* Task instructions *
In the records below, find the line containing "orange 1x1 round" and the line containing "none -> orange 1x2 brick [222,268,254,334]". Give again exactly those lines and every line between them, omitting the pictures.

-*-

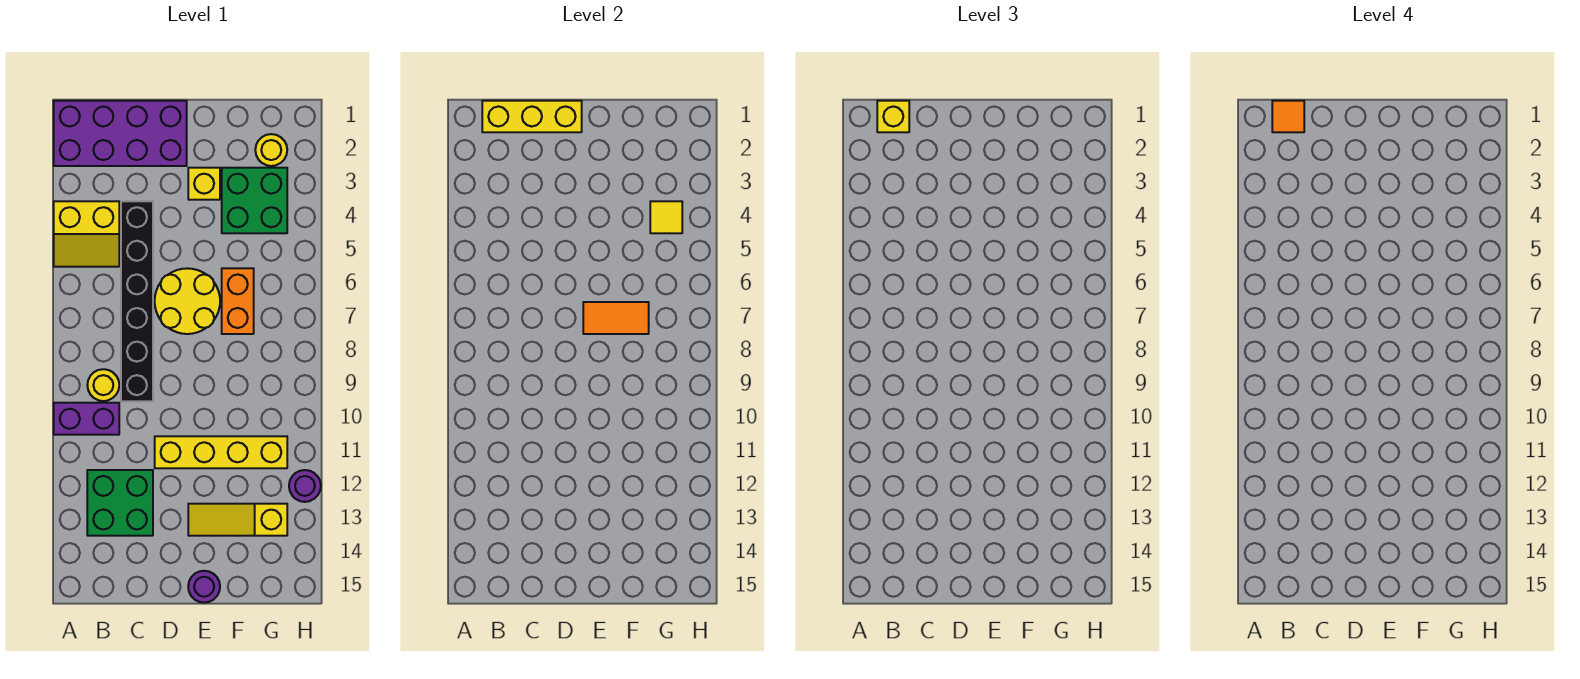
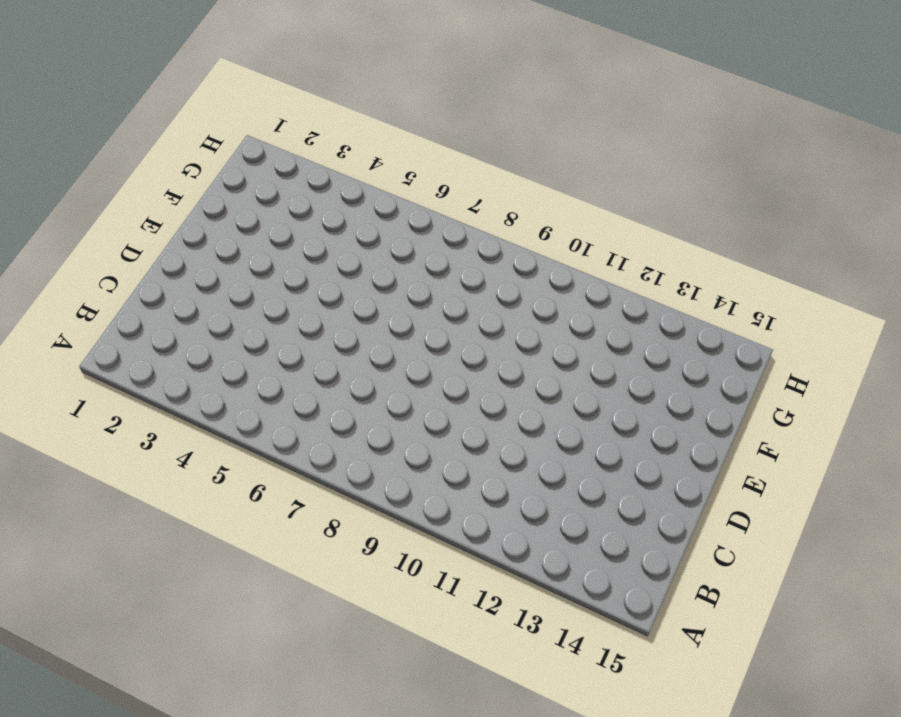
none -> purple 2x4 brick [54,101,187,166]
none -> yellow 2x2 slope [54,201,119,267]
none -> purple 1x2 brick [54,403,119,435]

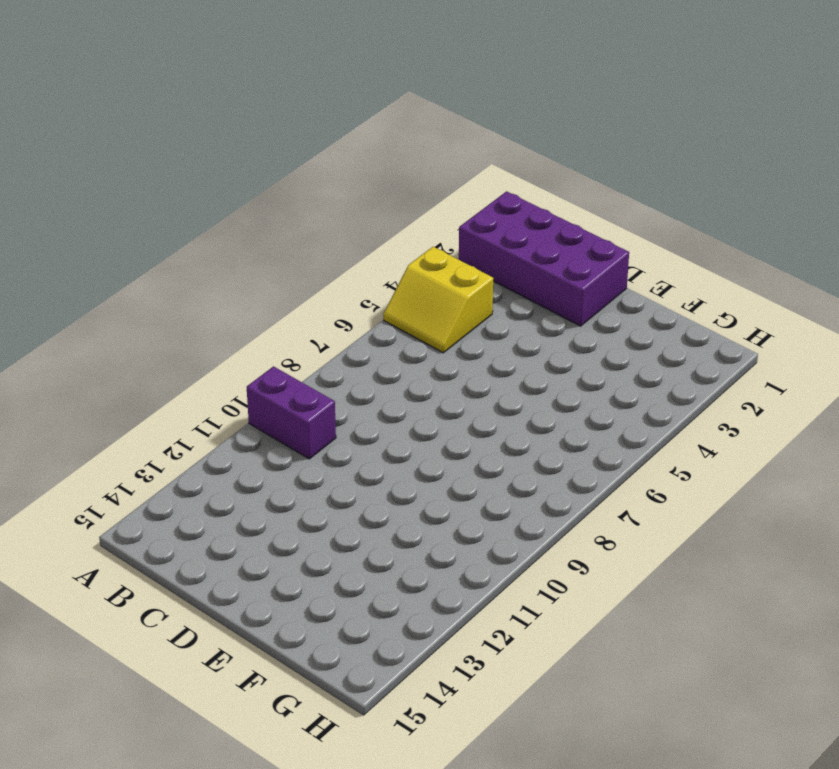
none -> yellow 1x1 round brick [87,369,119,401]
none -> green 2x2 brick [87,470,153,536]
none -> black 1x6 brick [121,201,153,401]

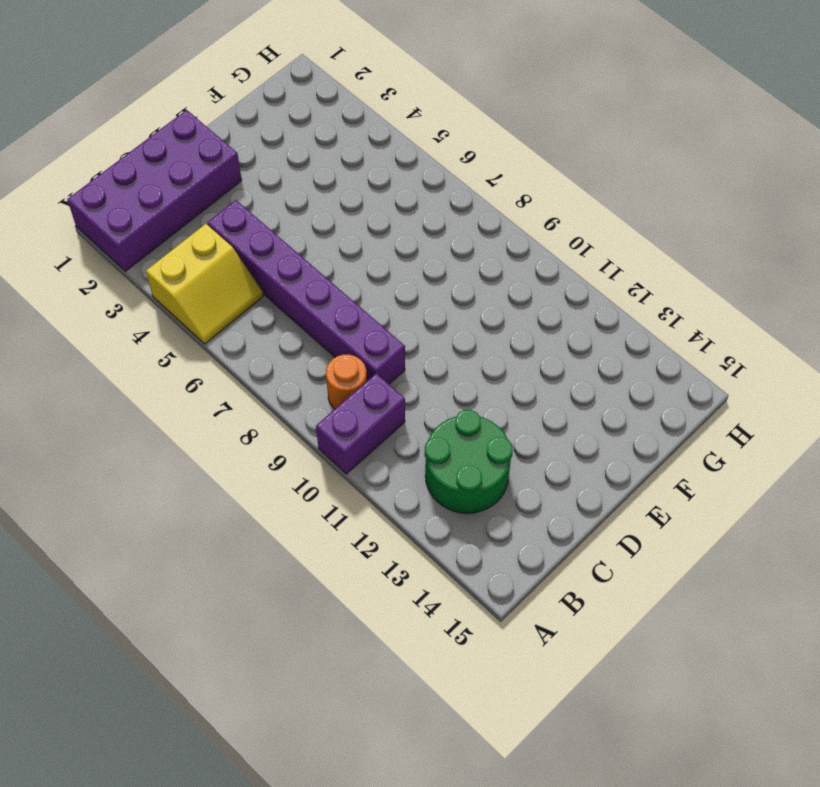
orange 1x1 round brick [326,355,367,409] -> yellow 1x1 round brick [87,369,119,401]
green 2x2 round brick [425,410,513,513] -> green 2x2 brick [87,470,153,536]
purple 1x6 brick [208,200,405,384] -> black 1x6 brick [121,201,153,401]
none -> yellow 2x2 round brick [155,268,220,334]
none -> yellow 1x4 brick [155,436,287,468]
none -> yellow 1x1 brick [188,168,220,200]

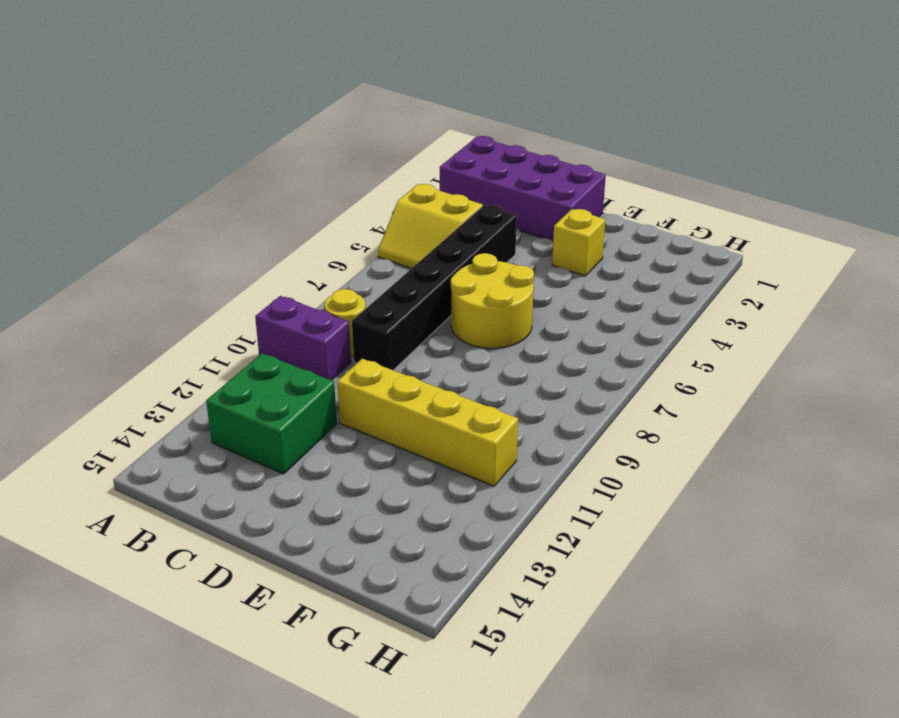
none -> yellow 1x3 slope [188,504,287,536]
none -> purple 1x1 round brick [188,571,220,603]
none -> green 2x2 brick [222,168,287,233]

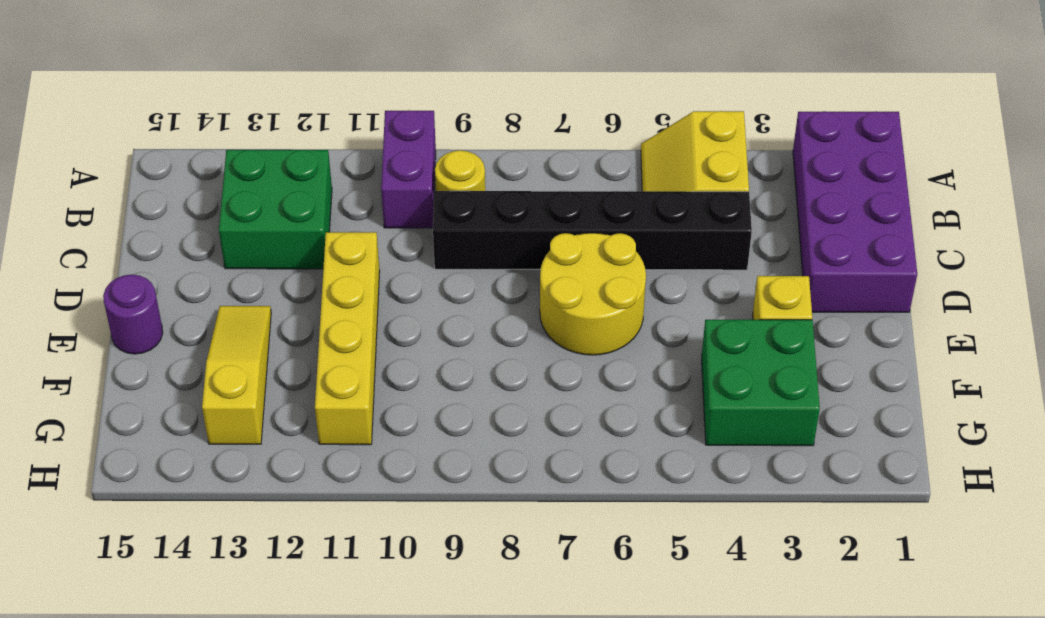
none -> orange 1x2 brick [222,268,254,334]
none -> yellow 1x1 round brick [255,134,287,166]
none -> purple 1x1 round brick [289,470,321,502]

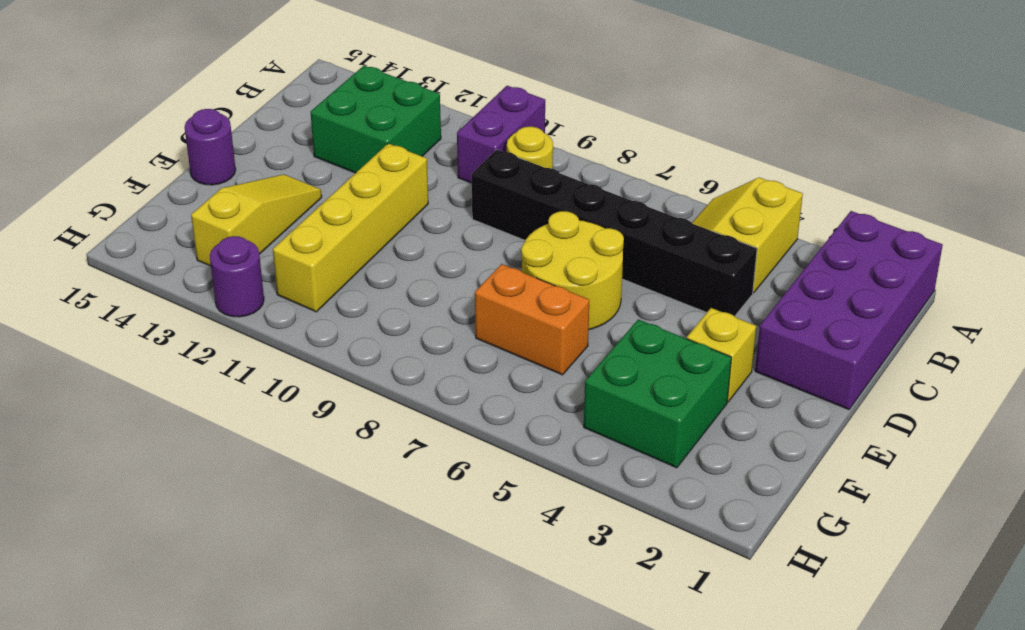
none -> yellow 1x1 round brick [255,134,287,166]
none -> yellow 1x3 brick [482,101,582,132]
none -> orange 1x2 tile [583,302,649,334]

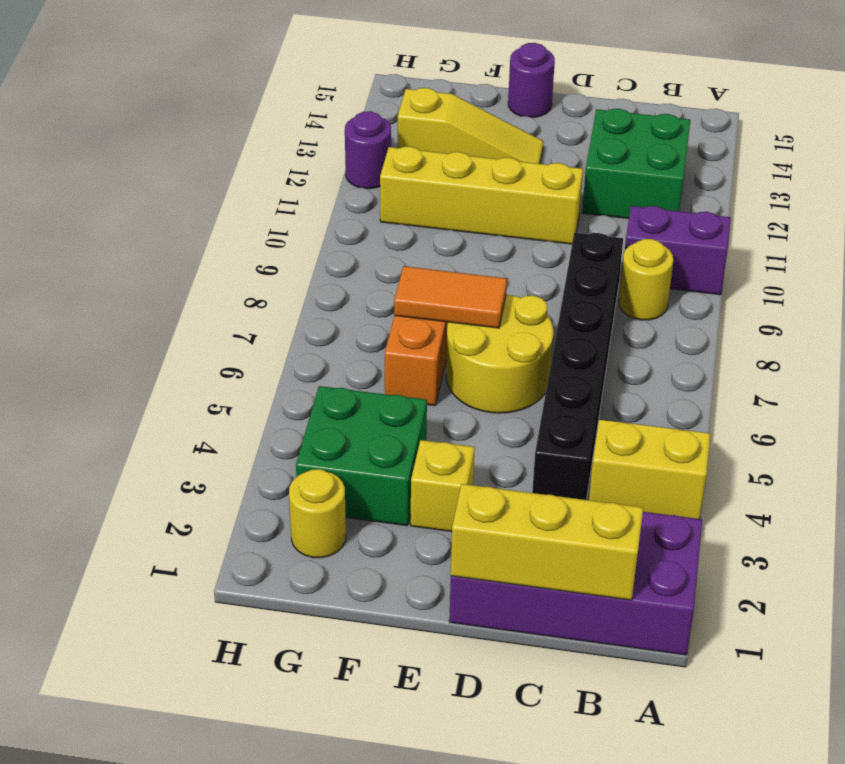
none -> yellow 1x1 tile [650,201,682,233]
none -> yellow 1x1 brick [877,101,909,132]
none -> orange 1x1 tile [1272,101,1304,132]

-*-

* Output *
orange 1x1 round brick [326,355,367,409] -> yellow 1x1 round brick [87,369,119,401]
green 2x2 round brick [425,410,513,513] -> green 2x2 brick [87,470,153,536]
purple 1x6 brick [208,200,405,384] -> black 1x6 brick [121,201,153,401]
none -> yellow 2x2 round brick [155,268,220,334]
none -> yellow 1x4 brick [155,436,287,468]
none -> yellow 1x1 brick [188,168,220,200]

none -> yellow 1x3 slope [188,504,287,536]
none -> purple 1x1 round brick [188,571,220,603]
none -> green 2x2 brick [222,168,287,233]

none -> orange 1x2 brick [222,268,254,334]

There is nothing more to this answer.